Exercise prompt: Could you please reproduce the entries exactly, leaving out any pictures?

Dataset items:
"""
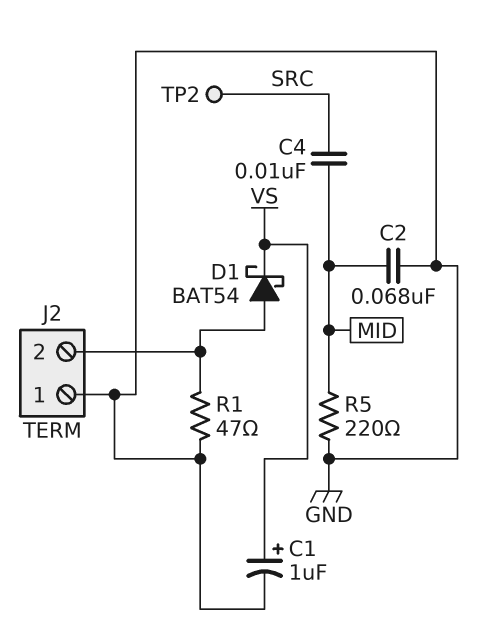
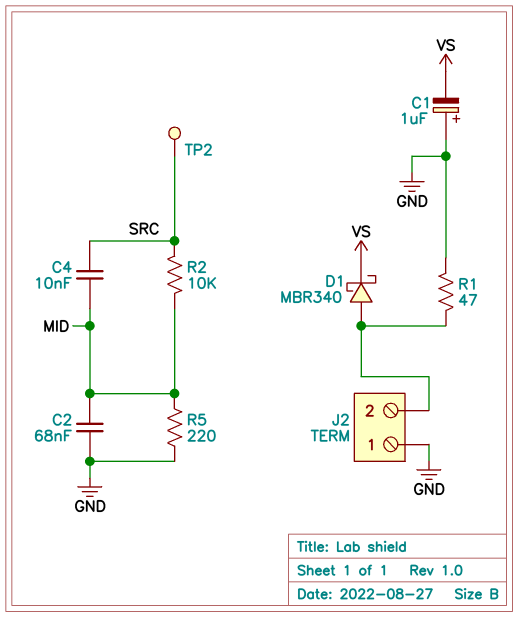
C1: 1uF (plus VS, minus GND) -> 1uF (plus GND, minus VS)
D1: schottky BAT54 (A J2/2, K VS) -> schottky MBR340 (A J2/2, K VS)
R2: none -> 10k (MID, SRC)

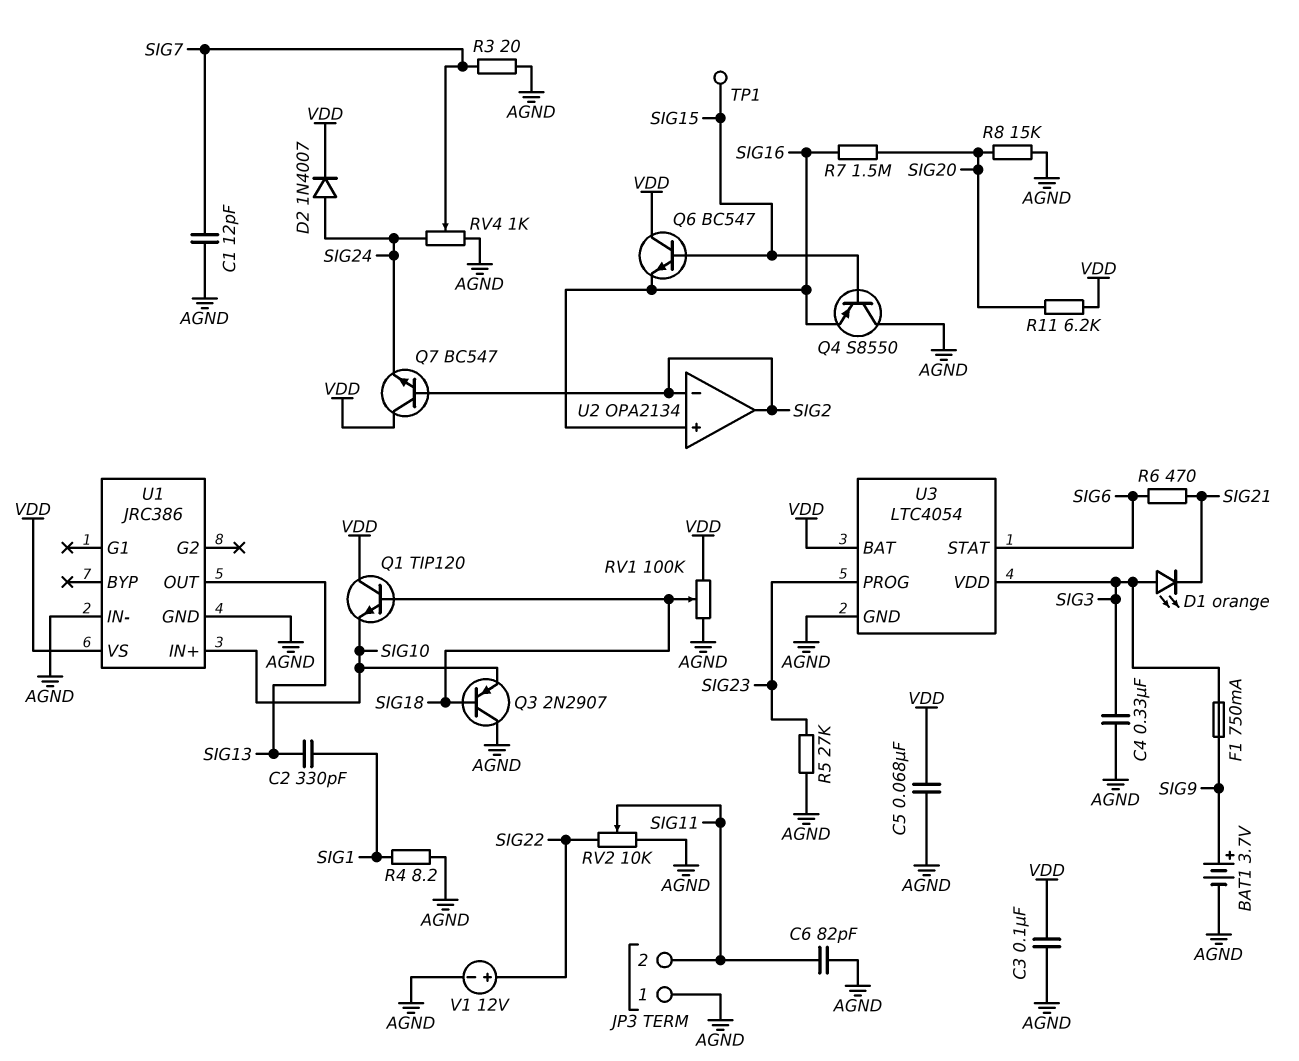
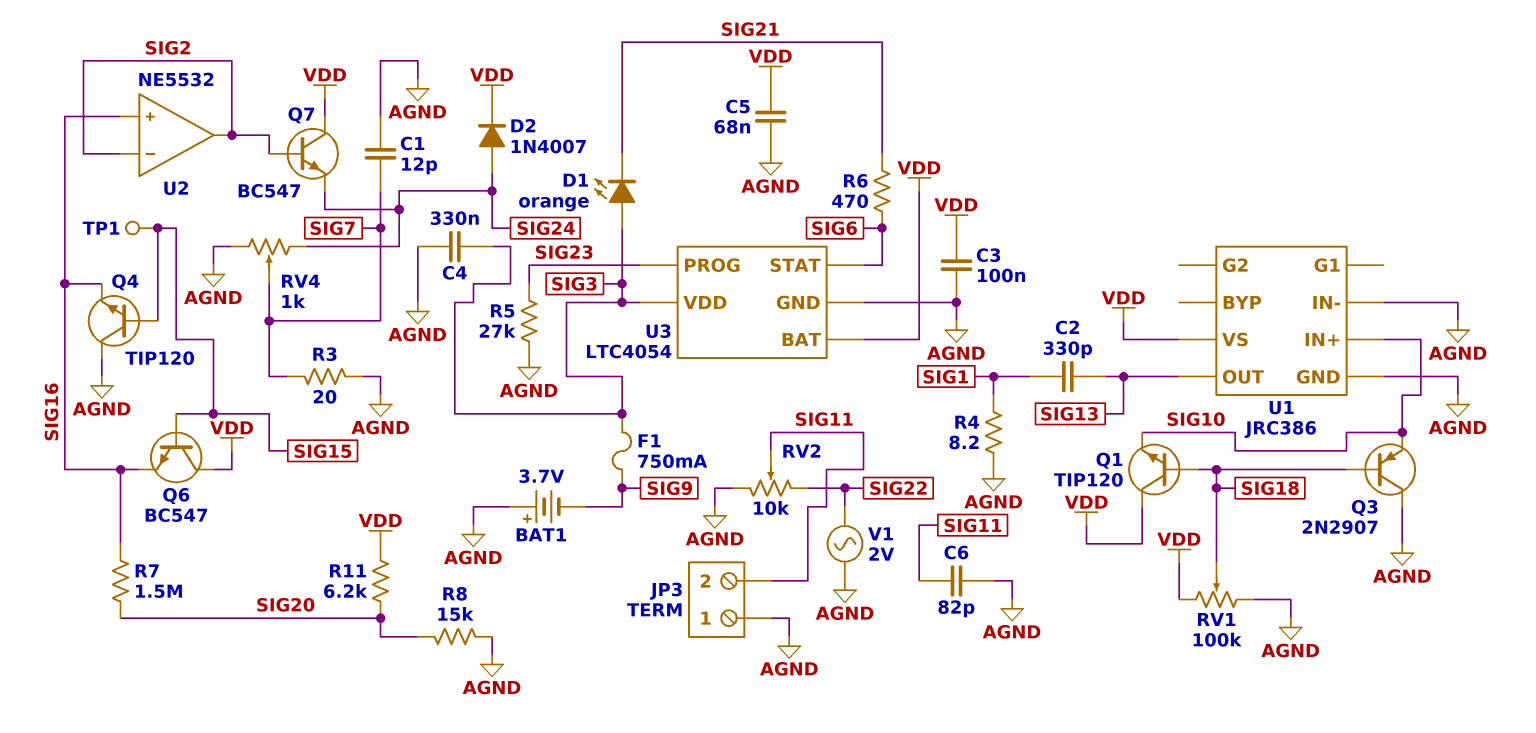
BAT1: 3.7V (plus SIG9, minus AGND) -> 3.7V (plus AGND, minus SIG9)
Q4: PNP S8550 (B SIG15, C AGND, E SIG16) -> NPN TIP120 (B SIG15, C AGND, E SIG16)
U2: OPA2134 -> NE5532
V1: 12V (plus SIG22, minus AGND) -> AC 2V (AGND, SIG22)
"""
Task answer:
C1: 1uF (plus VS, minus GND) -> 1uF (plus GND, minus VS)
D1: schottky BAT54 (A J2/2, K VS) -> schottky MBR340 (A J2/2, K VS)
R2: none -> 10k (MID, SRC)

BAT1: 3.7V (plus SIG9, minus AGND) -> 3.7V (plus AGND, minus SIG9)
Q4: PNP S8550 (B SIG15, C AGND, E SIG16) -> NPN TIP120 (B SIG15, C AGND, E SIG16)
U2: OPA2134 -> NE5532
V1: 12V (plus SIG22, minus AGND) -> AC 2V (AGND, SIG22)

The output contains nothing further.